## Goal of the exercise
Locate the line bearing "red ellipse: (319, 409)" in the material below, then reproduce it and each following line up to and including the line bearing "red arrow: (91, 62) -> (185, 63), size x0.7".

========================================================================

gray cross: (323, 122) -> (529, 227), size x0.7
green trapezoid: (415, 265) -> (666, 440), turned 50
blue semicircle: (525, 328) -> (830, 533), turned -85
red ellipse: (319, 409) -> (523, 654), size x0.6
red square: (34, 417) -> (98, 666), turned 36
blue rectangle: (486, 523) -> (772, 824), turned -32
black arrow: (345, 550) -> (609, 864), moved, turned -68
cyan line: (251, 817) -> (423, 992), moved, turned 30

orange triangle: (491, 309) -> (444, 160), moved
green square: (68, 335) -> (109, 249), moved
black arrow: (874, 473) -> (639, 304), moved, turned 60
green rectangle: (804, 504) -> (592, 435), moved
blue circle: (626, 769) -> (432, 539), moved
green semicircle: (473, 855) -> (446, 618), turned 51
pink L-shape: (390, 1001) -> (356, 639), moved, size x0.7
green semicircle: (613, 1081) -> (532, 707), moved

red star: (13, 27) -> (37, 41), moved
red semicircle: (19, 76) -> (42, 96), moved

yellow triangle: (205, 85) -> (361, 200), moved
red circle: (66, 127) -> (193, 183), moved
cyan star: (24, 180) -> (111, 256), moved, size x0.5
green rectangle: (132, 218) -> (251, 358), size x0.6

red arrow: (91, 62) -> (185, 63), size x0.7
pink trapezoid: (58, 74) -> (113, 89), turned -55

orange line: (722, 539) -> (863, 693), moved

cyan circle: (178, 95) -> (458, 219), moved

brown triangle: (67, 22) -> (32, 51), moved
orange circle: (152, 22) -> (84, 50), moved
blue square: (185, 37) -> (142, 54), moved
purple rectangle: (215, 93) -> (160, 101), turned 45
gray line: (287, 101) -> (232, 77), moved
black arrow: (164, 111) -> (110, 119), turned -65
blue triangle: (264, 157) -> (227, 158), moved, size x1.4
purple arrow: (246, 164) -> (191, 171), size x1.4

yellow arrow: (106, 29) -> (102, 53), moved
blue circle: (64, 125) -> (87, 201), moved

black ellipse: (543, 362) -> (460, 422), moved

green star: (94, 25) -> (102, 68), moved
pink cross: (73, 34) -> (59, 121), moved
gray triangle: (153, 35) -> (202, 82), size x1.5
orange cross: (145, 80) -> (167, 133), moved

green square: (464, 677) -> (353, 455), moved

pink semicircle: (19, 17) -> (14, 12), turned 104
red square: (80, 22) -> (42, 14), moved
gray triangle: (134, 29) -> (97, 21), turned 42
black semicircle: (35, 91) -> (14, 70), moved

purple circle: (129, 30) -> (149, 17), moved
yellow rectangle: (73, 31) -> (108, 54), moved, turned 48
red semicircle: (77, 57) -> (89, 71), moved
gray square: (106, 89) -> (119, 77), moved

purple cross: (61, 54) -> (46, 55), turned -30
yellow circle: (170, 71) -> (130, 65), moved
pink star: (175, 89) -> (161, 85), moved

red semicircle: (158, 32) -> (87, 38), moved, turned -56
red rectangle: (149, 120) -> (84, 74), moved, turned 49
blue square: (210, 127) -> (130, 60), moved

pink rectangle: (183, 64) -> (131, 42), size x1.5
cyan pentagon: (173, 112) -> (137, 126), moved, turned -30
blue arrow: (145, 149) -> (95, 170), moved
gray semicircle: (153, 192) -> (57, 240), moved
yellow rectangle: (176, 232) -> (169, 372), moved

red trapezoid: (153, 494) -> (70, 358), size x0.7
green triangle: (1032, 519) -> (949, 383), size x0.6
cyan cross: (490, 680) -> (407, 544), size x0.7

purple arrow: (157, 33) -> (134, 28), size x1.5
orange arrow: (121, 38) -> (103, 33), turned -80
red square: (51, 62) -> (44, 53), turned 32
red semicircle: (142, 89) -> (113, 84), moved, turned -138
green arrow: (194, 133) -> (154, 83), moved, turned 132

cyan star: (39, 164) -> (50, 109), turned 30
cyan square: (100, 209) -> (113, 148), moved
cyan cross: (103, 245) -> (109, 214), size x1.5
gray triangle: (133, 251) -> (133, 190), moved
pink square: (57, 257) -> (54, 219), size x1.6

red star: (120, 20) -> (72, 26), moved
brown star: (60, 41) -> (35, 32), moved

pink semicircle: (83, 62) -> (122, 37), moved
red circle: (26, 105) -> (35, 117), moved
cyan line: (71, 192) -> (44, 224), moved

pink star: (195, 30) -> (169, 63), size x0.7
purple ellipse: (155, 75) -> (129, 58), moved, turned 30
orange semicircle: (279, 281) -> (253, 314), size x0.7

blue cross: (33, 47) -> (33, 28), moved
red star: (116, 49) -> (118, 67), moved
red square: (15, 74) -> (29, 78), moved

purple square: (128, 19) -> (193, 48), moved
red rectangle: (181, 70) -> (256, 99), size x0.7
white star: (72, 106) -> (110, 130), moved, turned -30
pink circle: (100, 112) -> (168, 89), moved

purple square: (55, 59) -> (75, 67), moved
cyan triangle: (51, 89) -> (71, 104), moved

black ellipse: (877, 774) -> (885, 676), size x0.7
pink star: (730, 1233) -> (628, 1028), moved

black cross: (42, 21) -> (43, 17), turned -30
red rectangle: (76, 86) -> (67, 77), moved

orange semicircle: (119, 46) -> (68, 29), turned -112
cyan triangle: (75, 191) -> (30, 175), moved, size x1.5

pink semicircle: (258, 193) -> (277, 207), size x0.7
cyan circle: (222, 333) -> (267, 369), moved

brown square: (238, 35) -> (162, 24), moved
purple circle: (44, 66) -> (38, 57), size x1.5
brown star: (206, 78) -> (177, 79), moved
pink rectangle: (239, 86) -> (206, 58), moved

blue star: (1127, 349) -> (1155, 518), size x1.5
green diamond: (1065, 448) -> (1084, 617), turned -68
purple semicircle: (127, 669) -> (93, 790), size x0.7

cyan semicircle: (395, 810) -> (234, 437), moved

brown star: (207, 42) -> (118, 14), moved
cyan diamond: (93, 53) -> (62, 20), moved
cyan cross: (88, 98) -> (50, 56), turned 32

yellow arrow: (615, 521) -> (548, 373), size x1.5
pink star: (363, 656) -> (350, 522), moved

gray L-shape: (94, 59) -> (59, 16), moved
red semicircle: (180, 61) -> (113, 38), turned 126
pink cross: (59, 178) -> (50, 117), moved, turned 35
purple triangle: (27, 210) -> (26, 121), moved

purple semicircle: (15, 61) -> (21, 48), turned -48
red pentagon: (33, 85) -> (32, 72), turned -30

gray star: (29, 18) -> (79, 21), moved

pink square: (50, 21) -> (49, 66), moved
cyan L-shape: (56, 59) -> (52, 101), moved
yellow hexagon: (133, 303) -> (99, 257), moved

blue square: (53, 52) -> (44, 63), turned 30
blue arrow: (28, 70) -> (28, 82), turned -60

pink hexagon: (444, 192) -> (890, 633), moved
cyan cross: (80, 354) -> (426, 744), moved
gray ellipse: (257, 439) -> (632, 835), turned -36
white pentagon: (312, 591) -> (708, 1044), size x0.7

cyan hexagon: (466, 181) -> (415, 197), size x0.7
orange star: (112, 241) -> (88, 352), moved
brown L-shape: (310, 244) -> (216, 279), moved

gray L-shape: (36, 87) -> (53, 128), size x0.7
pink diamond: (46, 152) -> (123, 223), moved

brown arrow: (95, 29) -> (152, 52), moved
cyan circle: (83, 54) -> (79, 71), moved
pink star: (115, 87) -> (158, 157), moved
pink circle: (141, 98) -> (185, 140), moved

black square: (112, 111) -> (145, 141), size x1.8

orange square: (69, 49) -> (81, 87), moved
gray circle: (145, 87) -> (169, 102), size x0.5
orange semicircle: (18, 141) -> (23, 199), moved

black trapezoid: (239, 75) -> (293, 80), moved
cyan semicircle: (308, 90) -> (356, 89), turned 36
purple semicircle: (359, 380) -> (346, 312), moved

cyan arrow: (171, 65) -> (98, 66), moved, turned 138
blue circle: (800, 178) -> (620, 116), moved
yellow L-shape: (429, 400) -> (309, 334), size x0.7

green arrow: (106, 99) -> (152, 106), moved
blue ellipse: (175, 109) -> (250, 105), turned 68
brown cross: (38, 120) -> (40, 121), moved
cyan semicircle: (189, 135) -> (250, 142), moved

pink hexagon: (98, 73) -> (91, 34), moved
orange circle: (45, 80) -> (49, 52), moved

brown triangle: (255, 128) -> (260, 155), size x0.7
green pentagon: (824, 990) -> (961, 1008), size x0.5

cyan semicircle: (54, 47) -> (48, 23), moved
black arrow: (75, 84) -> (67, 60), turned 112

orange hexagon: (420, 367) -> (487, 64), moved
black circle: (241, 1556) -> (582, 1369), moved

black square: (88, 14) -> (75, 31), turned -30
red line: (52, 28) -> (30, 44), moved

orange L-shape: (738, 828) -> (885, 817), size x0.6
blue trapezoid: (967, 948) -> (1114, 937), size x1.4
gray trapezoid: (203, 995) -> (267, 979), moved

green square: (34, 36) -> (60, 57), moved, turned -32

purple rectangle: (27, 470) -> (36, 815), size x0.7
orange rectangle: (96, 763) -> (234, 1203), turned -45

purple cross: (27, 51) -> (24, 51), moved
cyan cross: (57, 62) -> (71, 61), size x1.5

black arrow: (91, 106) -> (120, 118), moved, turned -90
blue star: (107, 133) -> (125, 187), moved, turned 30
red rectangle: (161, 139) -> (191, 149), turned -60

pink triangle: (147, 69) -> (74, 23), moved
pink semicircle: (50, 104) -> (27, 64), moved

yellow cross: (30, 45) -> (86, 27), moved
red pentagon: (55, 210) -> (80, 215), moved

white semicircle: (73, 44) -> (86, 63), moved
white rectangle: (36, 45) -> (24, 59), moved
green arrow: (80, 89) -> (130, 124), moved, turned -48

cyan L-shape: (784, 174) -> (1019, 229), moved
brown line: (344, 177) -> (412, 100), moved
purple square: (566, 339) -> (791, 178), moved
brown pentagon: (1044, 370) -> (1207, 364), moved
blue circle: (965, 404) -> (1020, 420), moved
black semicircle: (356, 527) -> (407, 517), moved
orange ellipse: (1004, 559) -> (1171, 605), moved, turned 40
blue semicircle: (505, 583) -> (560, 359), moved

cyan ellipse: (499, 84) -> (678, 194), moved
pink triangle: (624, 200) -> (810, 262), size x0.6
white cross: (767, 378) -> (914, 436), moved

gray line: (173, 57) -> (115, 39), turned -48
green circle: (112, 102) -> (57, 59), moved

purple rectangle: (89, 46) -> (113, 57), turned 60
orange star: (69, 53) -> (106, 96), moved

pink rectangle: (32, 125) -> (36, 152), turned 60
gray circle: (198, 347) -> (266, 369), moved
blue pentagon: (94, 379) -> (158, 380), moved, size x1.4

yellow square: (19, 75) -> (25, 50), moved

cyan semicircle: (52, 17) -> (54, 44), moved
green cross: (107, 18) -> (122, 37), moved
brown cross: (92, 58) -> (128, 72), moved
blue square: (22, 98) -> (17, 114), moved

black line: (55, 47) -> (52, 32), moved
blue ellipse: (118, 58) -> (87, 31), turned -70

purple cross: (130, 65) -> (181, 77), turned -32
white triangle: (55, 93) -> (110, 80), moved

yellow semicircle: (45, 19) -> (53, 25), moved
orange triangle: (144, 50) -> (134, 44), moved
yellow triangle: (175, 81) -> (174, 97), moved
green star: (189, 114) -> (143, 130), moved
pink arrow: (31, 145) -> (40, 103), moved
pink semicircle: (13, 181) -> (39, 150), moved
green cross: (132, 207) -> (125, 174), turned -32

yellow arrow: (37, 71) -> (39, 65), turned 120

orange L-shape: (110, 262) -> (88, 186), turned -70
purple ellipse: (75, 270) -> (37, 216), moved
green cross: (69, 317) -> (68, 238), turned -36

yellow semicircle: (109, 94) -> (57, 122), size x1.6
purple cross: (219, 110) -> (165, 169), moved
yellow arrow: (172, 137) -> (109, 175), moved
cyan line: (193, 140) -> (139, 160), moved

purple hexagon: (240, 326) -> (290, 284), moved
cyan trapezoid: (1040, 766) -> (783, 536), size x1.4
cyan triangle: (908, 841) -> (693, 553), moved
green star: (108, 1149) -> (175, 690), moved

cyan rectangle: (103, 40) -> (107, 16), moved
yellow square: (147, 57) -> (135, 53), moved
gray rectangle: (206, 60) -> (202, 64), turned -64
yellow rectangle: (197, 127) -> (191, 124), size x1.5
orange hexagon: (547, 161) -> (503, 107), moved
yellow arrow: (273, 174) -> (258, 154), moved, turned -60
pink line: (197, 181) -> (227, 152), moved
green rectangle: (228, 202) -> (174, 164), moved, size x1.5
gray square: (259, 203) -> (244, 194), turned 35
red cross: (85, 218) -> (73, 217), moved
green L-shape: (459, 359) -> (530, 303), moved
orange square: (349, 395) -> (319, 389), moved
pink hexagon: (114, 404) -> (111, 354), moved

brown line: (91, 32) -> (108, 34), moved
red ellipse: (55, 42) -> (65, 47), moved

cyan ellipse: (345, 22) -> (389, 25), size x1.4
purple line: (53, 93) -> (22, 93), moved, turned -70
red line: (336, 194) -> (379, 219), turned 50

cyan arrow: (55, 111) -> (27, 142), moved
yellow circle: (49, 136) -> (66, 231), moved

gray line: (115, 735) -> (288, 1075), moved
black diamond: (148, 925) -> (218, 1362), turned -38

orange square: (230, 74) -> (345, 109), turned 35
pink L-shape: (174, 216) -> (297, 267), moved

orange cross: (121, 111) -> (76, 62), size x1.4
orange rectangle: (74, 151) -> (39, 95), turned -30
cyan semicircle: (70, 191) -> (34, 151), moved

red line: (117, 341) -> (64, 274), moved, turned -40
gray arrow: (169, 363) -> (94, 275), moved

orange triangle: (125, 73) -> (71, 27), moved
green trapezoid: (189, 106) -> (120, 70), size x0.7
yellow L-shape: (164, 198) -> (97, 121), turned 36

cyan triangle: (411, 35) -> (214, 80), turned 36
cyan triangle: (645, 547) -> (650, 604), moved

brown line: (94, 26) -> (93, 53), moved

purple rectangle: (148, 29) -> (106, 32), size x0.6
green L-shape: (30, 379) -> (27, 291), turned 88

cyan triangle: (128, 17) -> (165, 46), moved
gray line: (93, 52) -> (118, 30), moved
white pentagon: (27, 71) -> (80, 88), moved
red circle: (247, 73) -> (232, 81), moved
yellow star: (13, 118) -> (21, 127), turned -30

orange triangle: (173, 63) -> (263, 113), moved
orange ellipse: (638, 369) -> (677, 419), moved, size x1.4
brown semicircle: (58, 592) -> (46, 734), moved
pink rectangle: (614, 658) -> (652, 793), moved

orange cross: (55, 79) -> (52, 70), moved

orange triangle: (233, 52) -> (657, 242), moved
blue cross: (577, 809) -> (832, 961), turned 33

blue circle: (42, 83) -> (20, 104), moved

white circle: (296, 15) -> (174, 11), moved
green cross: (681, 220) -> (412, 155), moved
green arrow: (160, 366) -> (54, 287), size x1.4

========================================================================

## Solved problem
red ellipse: (319, 409) -> (523, 654), size x0.6
red square: (34, 417) -> (98, 666), turned 36
blue rectangle: (486, 523) -> (772, 824), turned -32
black arrow: (345, 550) -> (609, 864), moved, turned -68
cyan line: (251, 817) -> (423, 992), moved, turned 30

orange triangle: (491, 309) -> (444, 160), moved
green square: (68, 335) -> (109, 249), moved
black arrow: (874, 473) -> (639, 304), moved, turned 60
green rectangle: (804, 504) -> (592, 435), moved
blue circle: (626, 769) -> (432, 539), moved
green semicircle: (473, 855) -> (446, 618), turned 51
pink L-shape: (390, 1001) -> (356, 639), moved, size x0.7
green semicircle: (613, 1081) -> (532, 707), moved

red star: (13, 27) -> (37, 41), moved
red semicircle: (19, 76) -> (42, 96), moved

yellow triangle: (205, 85) -> (361, 200), moved
red circle: (66, 127) -> (193, 183), moved
cyan star: (24, 180) -> (111, 256), moved, size x0.5
green rectangle: (132, 218) -> (251, 358), size x0.6

red arrow: (91, 62) -> (185, 63), size x0.7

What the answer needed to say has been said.